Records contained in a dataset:
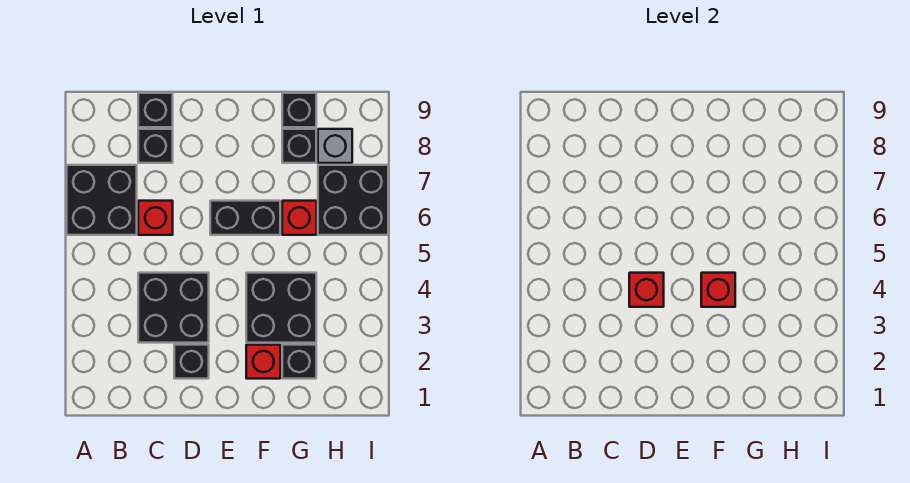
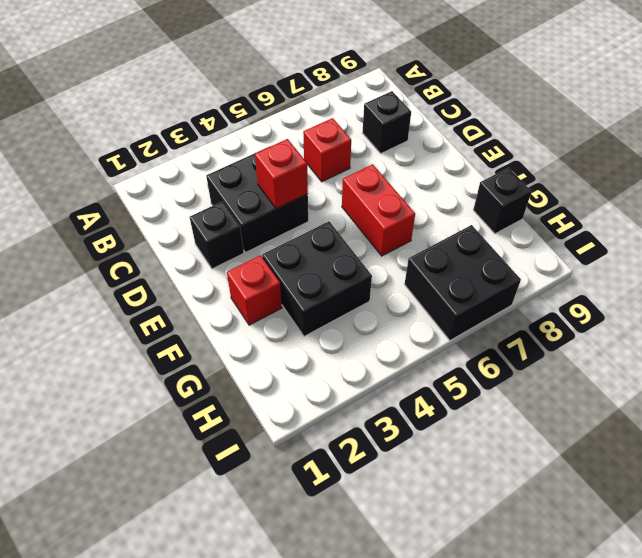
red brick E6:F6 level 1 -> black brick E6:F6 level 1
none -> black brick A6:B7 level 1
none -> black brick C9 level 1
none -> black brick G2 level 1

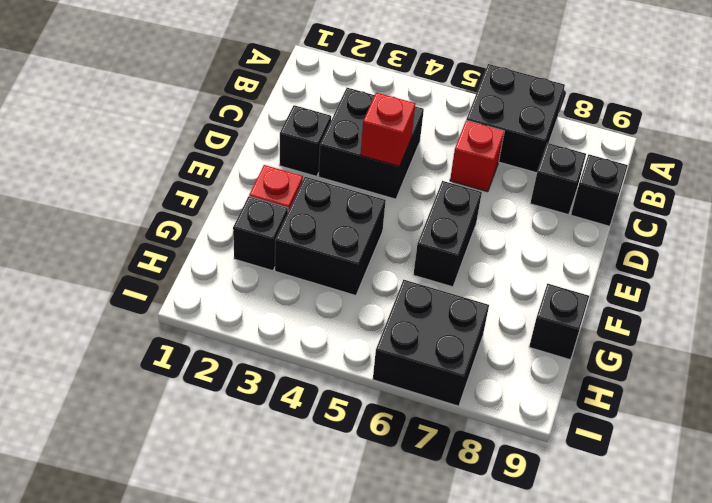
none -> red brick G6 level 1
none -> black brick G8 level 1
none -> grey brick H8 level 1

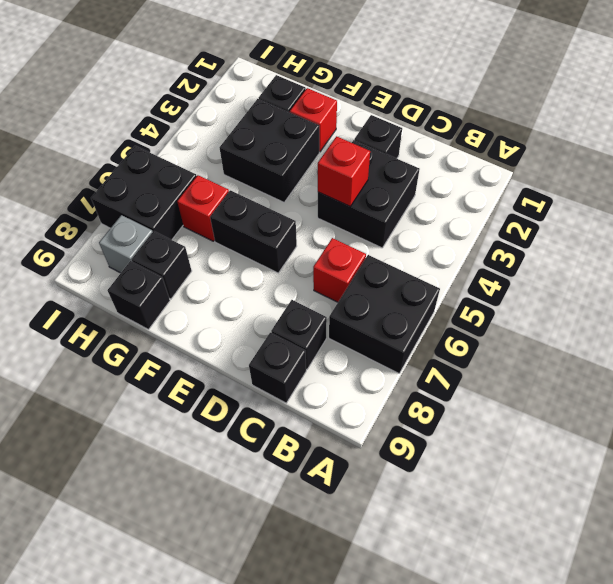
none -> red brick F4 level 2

BRIEF: Repeat every line above exactly, but omit all images.

WRITTEN RESPONSE:
red brick E6:F6 level 1 -> black brick E6:F6 level 1
none -> black brick A6:B7 level 1
none -> black brick C9 level 1
none -> black brick G2 level 1

none -> red brick G6 level 1
none -> black brick G8 level 1
none -> grey brick H8 level 1

none -> red brick F4 level 2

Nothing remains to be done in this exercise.